- _Task to complete_
Each entry should be duplicated exactly, with no line missing.

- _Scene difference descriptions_
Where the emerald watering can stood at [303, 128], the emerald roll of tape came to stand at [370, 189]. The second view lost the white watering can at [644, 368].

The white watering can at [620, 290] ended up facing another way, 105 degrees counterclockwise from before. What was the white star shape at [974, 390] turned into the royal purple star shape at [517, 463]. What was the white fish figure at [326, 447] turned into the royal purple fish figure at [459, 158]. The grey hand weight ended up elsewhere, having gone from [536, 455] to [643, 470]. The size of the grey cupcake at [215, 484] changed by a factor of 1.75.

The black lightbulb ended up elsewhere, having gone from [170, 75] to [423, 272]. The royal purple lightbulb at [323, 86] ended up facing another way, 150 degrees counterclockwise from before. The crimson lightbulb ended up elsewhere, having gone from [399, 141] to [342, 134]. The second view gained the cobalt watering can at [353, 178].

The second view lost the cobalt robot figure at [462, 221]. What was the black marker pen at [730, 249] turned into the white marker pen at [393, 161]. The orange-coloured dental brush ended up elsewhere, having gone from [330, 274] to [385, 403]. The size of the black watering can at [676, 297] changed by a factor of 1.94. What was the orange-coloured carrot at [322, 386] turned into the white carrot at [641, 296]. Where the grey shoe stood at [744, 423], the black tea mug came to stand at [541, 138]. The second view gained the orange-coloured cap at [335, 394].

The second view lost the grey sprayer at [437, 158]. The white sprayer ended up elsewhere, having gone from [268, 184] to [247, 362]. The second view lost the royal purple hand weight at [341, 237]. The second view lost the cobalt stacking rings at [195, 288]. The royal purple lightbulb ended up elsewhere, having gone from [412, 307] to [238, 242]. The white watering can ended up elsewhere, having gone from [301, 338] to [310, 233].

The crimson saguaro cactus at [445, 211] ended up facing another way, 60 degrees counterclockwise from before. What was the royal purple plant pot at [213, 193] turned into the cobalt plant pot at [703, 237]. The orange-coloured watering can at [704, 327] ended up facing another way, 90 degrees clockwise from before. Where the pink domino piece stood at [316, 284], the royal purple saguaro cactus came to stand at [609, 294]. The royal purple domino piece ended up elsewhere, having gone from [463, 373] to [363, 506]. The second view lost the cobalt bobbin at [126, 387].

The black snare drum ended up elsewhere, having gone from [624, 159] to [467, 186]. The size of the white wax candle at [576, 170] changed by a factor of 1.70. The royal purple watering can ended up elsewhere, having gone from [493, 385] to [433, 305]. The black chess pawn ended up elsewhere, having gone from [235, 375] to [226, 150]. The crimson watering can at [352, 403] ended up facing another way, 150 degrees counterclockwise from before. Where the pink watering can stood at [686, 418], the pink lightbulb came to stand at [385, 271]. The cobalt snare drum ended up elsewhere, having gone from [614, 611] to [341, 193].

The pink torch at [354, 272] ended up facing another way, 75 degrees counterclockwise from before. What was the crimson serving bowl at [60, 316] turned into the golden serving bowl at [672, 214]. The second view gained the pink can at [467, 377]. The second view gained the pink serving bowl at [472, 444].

- _Exercise result_
Where the emerald watering can stood at [303, 128], the emerald roll of tape came to stand at [370, 189]. The second view lost the white watering can at [644, 368].

The white watering can at [620, 290] ended up facing another way, 105 degrees counterclockwise from before. What was the white star shape at [974, 390] turned into the royal purple star shape at [517, 463]. What was the white fish figure at [326, 447] turned into the royal purple fish figure at [459, 158]. The grey hand weight ended up elsewhere, having gone from [536, 455] to [643, 470]. The size of the grey cupcake at [215, 484] changed by a factor of 1.75.

The black lightbulb ended up elsewhere, having gone from [170, 75] to [423, 272]. The royal purple lightbulb at [323, 86] ended up facing another way, 150 degrees counterclockwise from before. The crimson lightbulb ended up elsewhere, having gone from [399, 141] to [342, 134]. The second view gained the cobalt watering can at [353, 178].

The second view lost the cobalt robot figure at [462, 221]. What was the black marker pen at [730, 249] turned into the white marker pen at [393, 161]. The orange-coloured dental brush ended up elsewhere, having gone from [330, 274] to [385, 403]. The size of the black watering can at [676, 297] changed by a factor of 1.94. What was the orange-coloured carrot at [322, 386] turned into the white carrot at [641, 296]. Where the grey shoe stood at [744, 423], the black tea mug came to stand at [541, 138]. The second view gained the orange-coloured cap at [335, 394].

The second view lost the grey sprayer at [437, 158]. The white sprayer ended up elsewhere, having gone from [268, 184] to [247, 362]. The second view lost the royal purple hand weight at [341, 237]. The second view lost the cobalt stacking rings at [195, 288]. The royal purple lightbulb ended up elsewhere, having gone from [412, 307] to [238, 242]. The white watering can ended up elsewhere, having gone from [301, 338] to [310, 233].

The crimson saguaro cactus at [445, 211] ended up facing another way, 60 degrees counterclockwise from before. What was the royal purple plant pot at [213, 193] turned into the cobalt plant pot at [703, 237]. The orange-coloured watering can at [704, 327] ended up facing another way, 90 degrees clockwise from before. Where the pink domino piece stood at [316, 284], the royal purple saguaro cactus came to stand at [609, 294]. The royal purple domino piece ended up elsewhere, having gone from [463, 373] to [363, 506]. The second view lost the cobalt bobbin at [126, 387].

The black snare drum ended up elsewhere, having gone from [624, 159] to [467, 186]. The size of the white wax candle at [576, 170] changed by a factor of 1.70. The royal purple watering can ended up elsewhere, having gone from [493, 385] to [433, 305]. The black chess pawn ended up elsewhere, having gone from [235, 375] to [226, 150]. The crimson watering can at [352, 403] ended up facing another way, 150 degrees counterclockwise from before. Where the pink watering can stood at [686, 418], the pink lightbulb came to stand at [385, 271]. The cobalt snare drum ended up elsewhere, having gone from [614, 611] to [341, 193].

The pink torch at [354, 272] ended up facing another way, 75 degrees counterclockwise from before. What was the crimson serving bowl at [60, 316] turned into the golden serving bowl at [672, 214]. The second view gained the pink can at [467, 377]. The second view gained the pink serving bowl at [472, 444].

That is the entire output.